= What is required =
Every entry needs to be duplicated exactly.

----- Material shown

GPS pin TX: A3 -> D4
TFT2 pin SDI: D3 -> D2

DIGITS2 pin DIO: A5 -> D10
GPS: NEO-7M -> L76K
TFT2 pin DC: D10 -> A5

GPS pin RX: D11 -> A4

----------

= Task result =
GPS pin TX: A3 -> D4
TFT2 pin SDI: D3 -> D2

DIGITS2 pin DIO: A5 -> D10
GPS: NEO-7M -> L76K
TFT2 pin DC: D10 -> A5

GPS pin RX: D11 -> A4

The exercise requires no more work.